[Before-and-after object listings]
Start of Block

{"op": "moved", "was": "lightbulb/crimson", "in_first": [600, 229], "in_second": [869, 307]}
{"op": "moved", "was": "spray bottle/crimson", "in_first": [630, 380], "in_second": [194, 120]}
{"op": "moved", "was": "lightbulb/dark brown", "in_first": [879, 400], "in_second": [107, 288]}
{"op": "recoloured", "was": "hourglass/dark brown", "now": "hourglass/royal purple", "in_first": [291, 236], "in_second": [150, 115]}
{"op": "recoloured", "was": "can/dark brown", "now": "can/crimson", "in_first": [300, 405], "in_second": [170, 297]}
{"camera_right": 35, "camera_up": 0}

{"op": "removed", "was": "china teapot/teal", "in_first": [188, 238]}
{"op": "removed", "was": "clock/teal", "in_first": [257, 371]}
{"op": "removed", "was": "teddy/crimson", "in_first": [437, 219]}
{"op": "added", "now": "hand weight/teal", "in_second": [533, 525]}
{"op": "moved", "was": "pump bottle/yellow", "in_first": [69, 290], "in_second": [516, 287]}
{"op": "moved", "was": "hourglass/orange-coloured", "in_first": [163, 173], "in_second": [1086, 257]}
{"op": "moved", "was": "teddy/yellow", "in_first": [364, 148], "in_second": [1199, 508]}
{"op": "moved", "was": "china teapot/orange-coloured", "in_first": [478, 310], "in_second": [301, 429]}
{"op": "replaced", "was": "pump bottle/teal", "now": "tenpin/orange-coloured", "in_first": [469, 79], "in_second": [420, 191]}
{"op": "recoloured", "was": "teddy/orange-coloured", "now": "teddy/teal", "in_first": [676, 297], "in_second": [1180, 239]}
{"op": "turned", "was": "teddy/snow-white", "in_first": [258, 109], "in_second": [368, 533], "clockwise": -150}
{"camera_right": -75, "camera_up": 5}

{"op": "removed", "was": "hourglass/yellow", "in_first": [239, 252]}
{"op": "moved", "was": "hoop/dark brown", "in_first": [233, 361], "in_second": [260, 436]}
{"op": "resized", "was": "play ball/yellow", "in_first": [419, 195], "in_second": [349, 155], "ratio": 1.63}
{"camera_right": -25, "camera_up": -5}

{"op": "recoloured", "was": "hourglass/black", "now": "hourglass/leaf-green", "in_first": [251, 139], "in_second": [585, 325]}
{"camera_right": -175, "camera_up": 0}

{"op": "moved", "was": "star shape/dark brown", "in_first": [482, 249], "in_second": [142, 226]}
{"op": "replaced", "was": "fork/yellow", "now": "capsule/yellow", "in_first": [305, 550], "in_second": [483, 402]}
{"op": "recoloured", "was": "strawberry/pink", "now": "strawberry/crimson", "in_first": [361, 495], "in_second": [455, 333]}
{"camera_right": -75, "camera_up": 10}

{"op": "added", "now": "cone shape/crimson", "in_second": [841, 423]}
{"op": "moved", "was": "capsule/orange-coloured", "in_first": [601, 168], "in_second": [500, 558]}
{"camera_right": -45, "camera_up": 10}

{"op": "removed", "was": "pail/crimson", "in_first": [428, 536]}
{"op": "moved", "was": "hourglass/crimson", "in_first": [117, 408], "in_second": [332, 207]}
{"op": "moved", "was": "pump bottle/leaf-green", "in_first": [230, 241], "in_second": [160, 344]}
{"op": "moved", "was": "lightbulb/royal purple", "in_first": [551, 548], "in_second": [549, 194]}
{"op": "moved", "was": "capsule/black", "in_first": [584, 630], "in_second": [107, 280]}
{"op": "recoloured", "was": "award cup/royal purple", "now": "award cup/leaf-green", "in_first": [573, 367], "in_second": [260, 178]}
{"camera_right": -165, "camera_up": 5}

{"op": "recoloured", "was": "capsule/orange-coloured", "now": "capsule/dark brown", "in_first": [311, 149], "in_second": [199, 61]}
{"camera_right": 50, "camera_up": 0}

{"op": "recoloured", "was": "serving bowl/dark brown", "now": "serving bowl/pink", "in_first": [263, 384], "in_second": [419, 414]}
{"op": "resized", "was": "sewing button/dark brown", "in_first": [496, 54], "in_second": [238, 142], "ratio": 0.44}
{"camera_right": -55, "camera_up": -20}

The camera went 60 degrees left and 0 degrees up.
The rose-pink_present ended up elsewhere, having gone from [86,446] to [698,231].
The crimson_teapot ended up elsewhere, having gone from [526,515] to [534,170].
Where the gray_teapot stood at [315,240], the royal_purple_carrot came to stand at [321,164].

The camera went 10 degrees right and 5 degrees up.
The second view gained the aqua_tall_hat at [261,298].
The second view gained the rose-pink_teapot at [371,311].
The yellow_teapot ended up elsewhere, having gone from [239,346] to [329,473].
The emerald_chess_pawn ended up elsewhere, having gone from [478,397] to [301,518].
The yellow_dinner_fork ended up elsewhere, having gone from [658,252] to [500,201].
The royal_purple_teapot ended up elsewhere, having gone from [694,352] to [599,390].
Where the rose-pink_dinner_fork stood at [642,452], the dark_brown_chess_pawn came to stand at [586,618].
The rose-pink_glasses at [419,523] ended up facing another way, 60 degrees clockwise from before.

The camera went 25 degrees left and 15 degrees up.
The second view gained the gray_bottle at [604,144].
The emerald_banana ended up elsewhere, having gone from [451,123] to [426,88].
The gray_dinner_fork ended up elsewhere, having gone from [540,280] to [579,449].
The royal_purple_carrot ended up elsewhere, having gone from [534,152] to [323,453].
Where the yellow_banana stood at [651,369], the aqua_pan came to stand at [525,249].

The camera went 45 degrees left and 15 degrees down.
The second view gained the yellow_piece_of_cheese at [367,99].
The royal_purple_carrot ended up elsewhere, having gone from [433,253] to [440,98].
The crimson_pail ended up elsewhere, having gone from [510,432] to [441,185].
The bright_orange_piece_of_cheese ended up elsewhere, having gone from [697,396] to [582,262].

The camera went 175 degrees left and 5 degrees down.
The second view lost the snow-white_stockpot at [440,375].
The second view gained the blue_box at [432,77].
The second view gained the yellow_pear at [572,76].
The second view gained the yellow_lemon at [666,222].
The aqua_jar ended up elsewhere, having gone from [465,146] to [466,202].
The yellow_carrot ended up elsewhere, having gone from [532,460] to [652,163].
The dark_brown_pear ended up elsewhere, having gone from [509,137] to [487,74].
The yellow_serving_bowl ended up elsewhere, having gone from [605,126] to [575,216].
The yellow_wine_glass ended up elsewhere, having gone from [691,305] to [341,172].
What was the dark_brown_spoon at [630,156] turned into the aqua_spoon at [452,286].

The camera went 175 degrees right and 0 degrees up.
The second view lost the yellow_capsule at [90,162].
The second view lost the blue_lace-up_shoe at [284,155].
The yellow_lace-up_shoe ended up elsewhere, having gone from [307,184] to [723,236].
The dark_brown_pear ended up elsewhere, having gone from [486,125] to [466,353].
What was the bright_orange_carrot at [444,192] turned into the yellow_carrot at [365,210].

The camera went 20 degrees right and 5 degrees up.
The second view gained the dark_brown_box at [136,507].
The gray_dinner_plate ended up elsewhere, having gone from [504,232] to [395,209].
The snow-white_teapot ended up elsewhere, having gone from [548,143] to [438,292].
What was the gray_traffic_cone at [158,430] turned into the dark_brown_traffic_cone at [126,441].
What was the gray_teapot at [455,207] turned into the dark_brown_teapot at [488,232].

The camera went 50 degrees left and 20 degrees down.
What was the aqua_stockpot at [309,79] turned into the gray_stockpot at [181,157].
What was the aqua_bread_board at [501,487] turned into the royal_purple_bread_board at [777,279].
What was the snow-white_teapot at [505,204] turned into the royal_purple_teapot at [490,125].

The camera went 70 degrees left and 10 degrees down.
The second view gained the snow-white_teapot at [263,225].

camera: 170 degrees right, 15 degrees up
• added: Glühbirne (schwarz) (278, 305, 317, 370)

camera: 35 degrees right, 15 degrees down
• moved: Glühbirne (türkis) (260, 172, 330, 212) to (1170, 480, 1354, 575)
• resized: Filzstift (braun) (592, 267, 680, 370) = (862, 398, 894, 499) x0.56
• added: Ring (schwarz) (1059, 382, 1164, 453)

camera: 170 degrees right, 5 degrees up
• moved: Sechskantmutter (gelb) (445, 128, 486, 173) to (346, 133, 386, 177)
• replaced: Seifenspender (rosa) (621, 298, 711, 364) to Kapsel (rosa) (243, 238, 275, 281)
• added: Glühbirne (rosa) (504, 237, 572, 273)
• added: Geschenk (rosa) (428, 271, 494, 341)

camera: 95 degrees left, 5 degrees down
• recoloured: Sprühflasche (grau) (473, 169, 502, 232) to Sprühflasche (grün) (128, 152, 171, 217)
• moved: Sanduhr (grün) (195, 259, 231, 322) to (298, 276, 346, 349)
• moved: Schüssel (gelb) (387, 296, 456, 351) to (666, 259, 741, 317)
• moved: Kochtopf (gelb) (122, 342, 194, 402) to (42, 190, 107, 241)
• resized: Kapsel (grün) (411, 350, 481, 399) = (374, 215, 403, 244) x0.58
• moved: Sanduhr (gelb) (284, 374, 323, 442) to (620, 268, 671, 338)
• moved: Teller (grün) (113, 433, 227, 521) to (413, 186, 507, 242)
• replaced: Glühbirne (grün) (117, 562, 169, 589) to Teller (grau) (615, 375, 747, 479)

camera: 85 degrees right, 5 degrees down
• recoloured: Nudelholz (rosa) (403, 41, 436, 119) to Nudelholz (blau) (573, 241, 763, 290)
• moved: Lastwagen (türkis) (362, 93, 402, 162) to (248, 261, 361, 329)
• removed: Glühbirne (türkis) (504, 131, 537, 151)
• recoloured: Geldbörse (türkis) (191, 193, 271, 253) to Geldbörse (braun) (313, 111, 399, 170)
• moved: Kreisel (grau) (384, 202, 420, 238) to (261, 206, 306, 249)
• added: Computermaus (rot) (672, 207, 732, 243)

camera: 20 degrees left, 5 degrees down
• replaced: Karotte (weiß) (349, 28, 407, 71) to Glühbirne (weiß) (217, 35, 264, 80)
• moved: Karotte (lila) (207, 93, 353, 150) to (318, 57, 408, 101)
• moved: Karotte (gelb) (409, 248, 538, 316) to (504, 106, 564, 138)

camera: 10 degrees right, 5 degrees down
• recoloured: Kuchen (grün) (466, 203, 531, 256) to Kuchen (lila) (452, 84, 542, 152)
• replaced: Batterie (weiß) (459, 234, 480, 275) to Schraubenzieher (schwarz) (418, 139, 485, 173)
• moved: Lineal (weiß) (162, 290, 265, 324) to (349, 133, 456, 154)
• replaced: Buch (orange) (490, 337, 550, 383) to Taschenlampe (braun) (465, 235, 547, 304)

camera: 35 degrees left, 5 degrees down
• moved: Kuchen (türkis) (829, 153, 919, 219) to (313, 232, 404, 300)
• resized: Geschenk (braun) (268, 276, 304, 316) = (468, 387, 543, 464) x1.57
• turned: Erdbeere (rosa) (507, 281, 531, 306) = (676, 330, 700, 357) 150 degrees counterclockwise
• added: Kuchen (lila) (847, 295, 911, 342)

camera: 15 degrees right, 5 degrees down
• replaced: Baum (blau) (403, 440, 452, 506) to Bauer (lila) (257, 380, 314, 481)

End of Block

## What to work on:
Copy every line in the records above that contains the word "into".

## Answer section:
What was the dark_brown_spoon at [630,156] turned into the aqua_spoon at [452,286].
What was the bright_orange_carrot at [444,192] turned into the yellow_carrot at [365,210].
What was the gray_traffic_cone at [158,430] turned into the dark_brown_traffic_cone at [126,441].
What was the gray_teapot at [455,207] turned into the dark_brown_teapot at [488,232].
What was the aqua_stockpot at [309,79] turned into the gray_stockpot at [181,157].
What was the aqua_bread_board at [501,487] turned into the royal_purple_bread_board at [777,279].
What was the snow-white_teapot at [505,204] turned into the royal_purple_teapot at [490,125].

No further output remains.